Type out every item below verbatim, leaving the pictures out.

[Spatial questions linked to pictures]
--- START ---
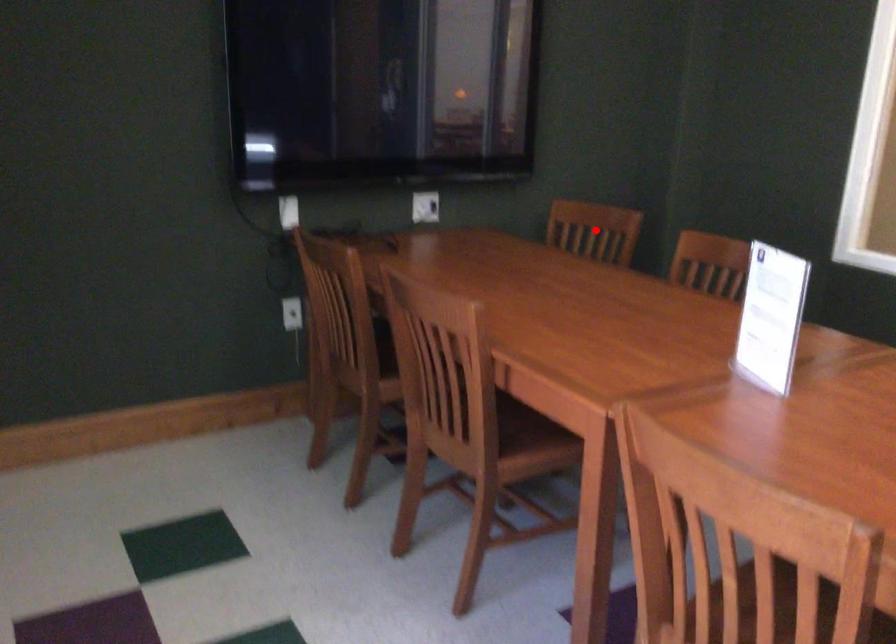
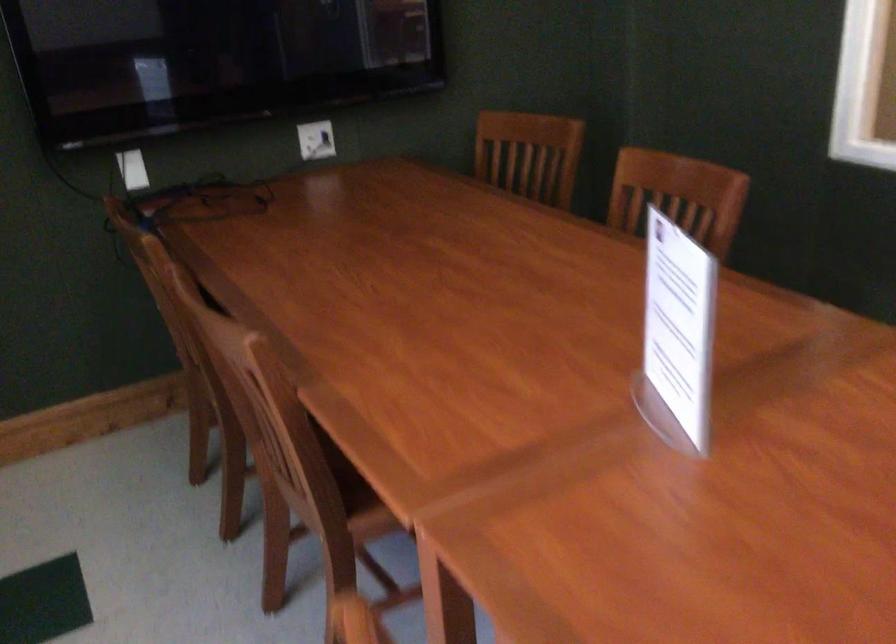
Question: I am providing you with two images of the same scene from different viewpoints. A red point is shown in image1. For the corresponding object point in image2, is it positioned nearer or farther from the camera?

Choices:
 (A) Nearer
 (B) Farther

Answer: (A)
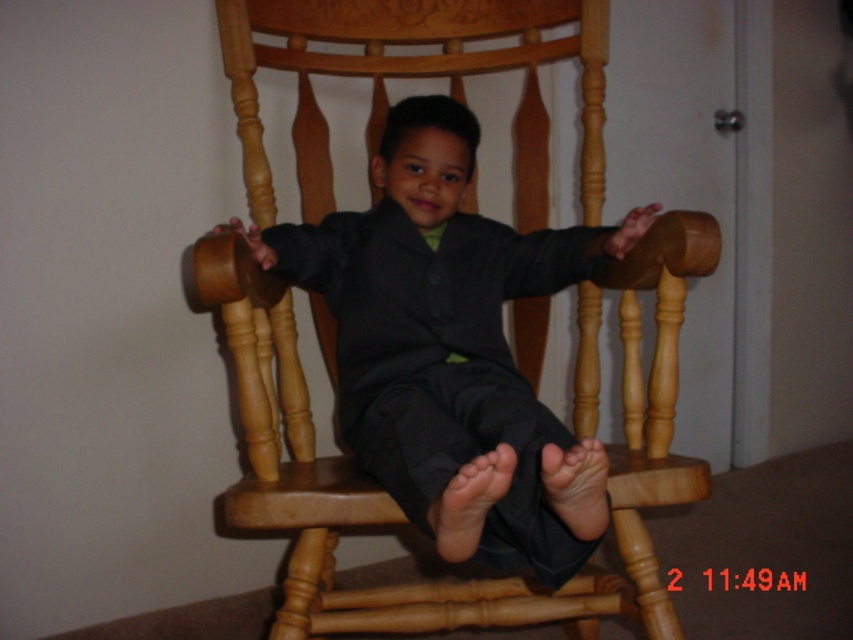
--- END ---
_Problem solution_.
Question: I am providing you with two images of the same scene from different viewpoints. A red point is shown in image1. For the corresponding object point in image2, is it positioned nearer or farther from the camera?

Choices:
 (A) Nearer
 (B) Farther

Answer: (A)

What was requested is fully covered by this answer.